■ Entries supplied:

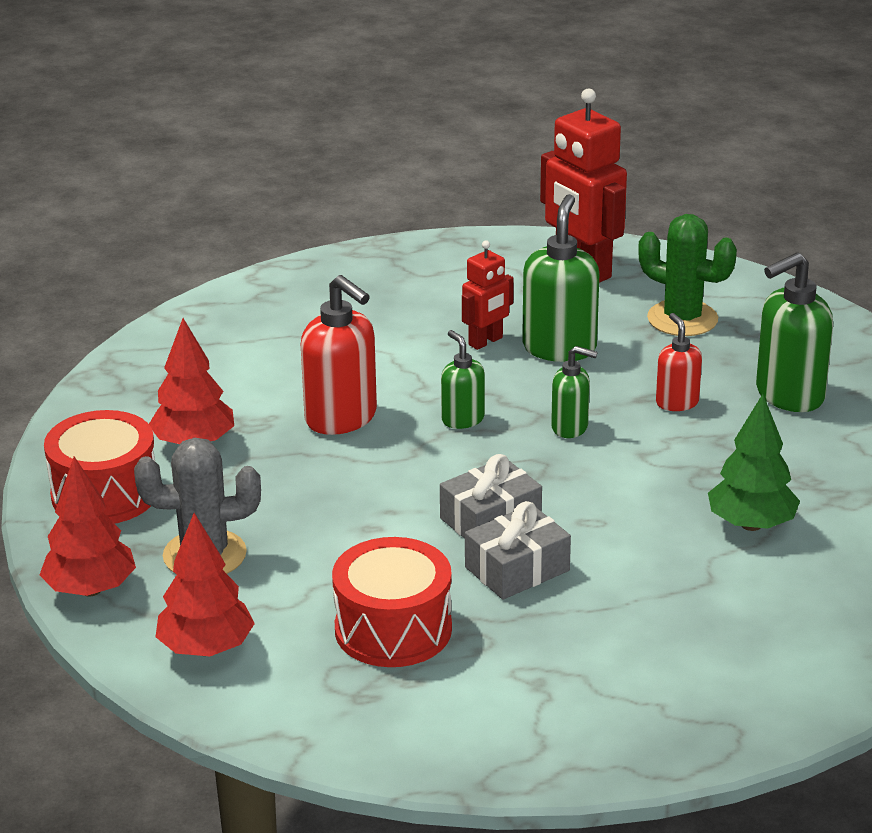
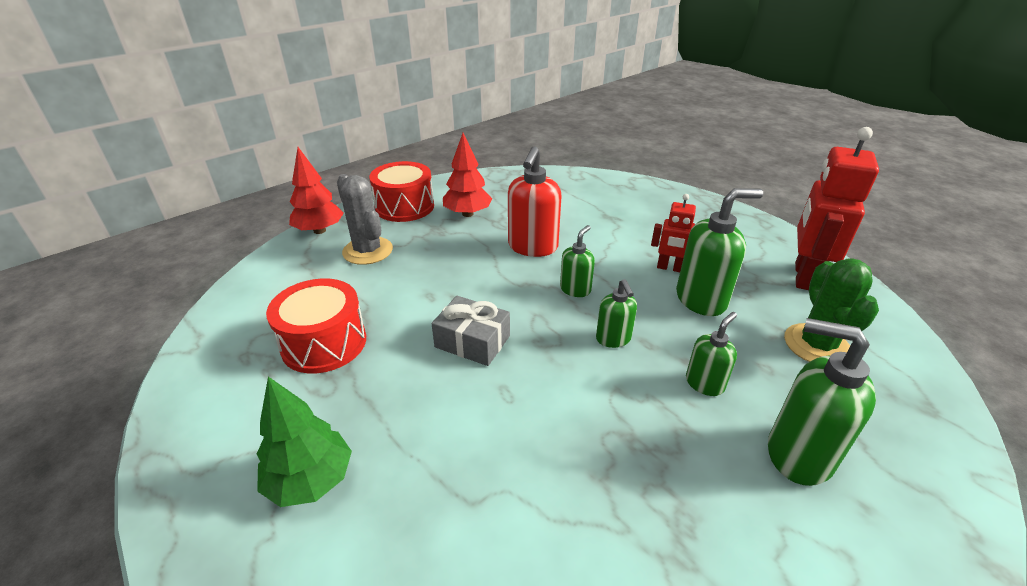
camera: 60 degrees right, 5 degrees up
(206, 648) = (279, 281): red tree -> none
(517, 569) = (421, 375): grey gift -> none
(677, 402) = (704, 383): red soap dispenser -> green soap dispenser
(751, 524) = (576, 502): green tree -> green tree (310, 480)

■ How to complete this task: Lines from the one with "(206, 648) = (279, 281): red tree -> none" through the last line of the listing above: return these exactly, and nothing else.

■ Answer for this exercise:
(206, 648) = (279, 281): red tree -> none
(517, 569) = (421, 375): grey gift -> none
(677, 402) = (704, 383): red soap dispenser -> green soap dispenser
(751, 524) = (576, 502): green tree -> green tree (310, 480)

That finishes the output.